_Problem to work on_. Exclude images; transcribe the rest of the data exactly.

_Stored data_.
= = =

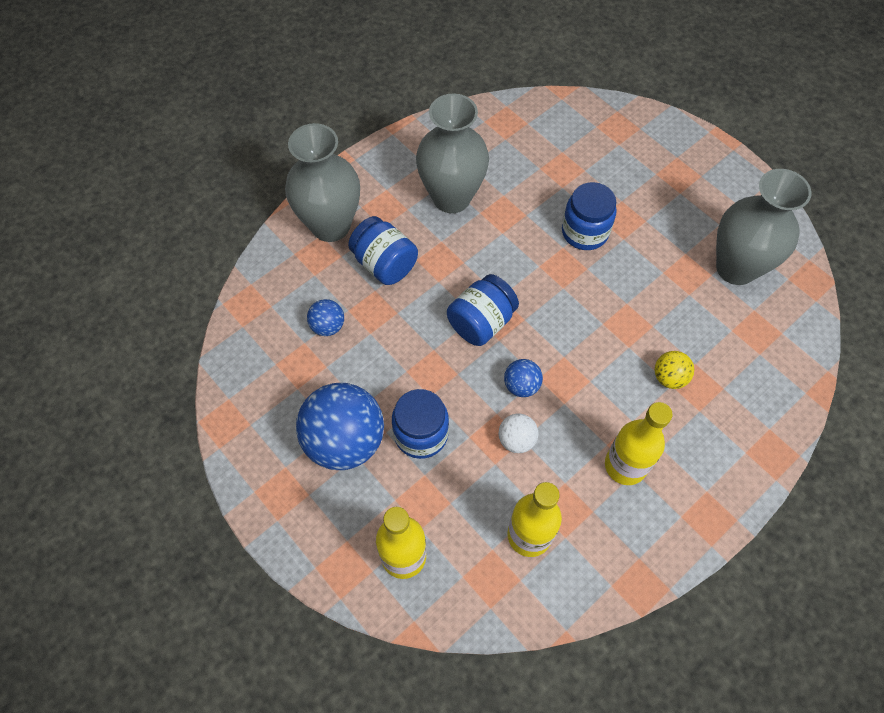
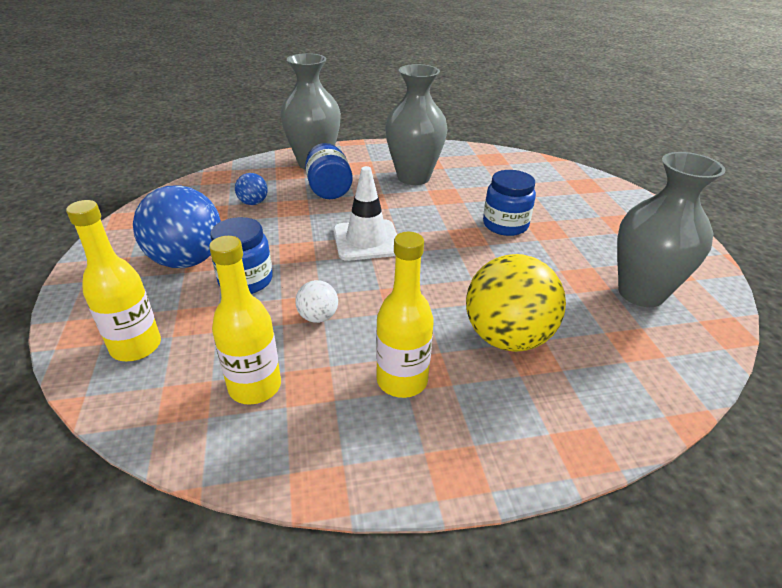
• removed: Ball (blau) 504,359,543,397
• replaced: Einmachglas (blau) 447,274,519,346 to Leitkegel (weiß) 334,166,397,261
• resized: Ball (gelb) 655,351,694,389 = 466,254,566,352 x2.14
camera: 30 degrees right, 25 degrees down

= = =

_Response to the exercise_.
• removed: Ball (blau) 504,359,543,397
• replaced: Einmachglas (blau) 447,274,519,346 to Leitkegel (weiß) 334,166,397,261
• resized: Ball (gelb) 655,351,694,389 = 466,254,566,352 x2.14
camera: 30 degrees right, 25 degrees down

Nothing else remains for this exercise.